→ **Brief**
How many lines within the records include the word "plate"? Only that number should be given.

→ **Provided entries**
=-=-=-=-=
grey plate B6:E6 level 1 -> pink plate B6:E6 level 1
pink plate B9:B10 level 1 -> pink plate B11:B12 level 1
=-=-=-=-=
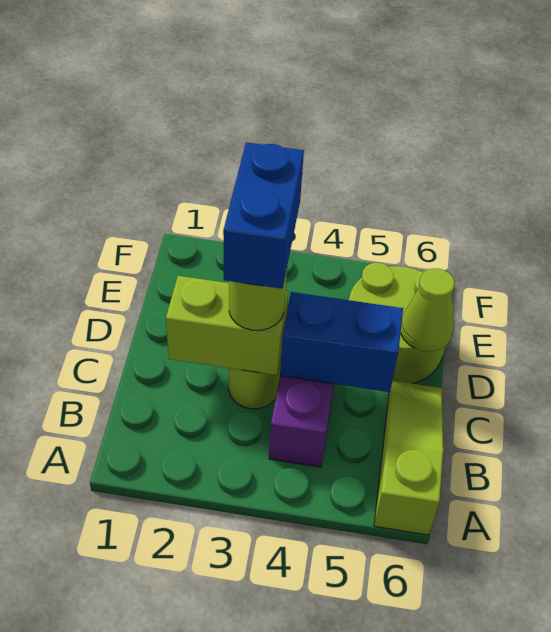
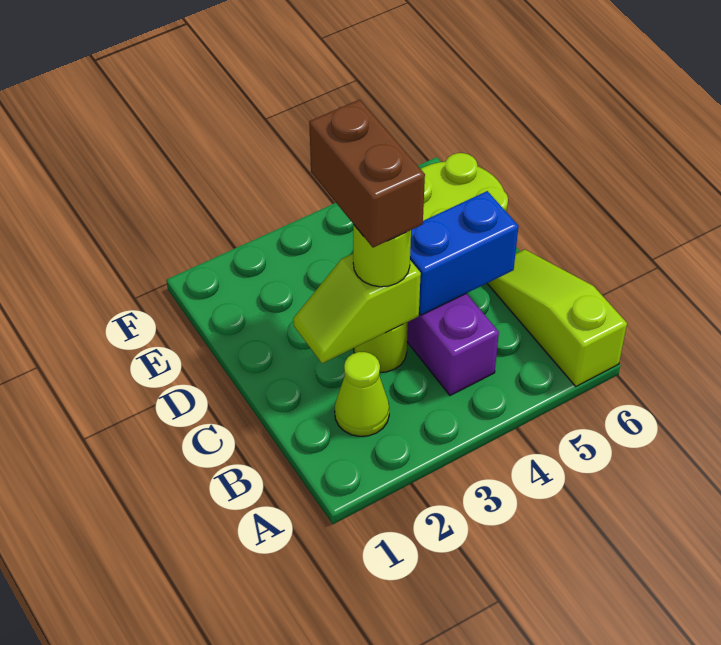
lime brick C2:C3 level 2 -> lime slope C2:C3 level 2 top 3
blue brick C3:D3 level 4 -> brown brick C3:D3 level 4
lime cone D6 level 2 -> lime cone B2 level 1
=-=-=-=-=
→ **Result below**
2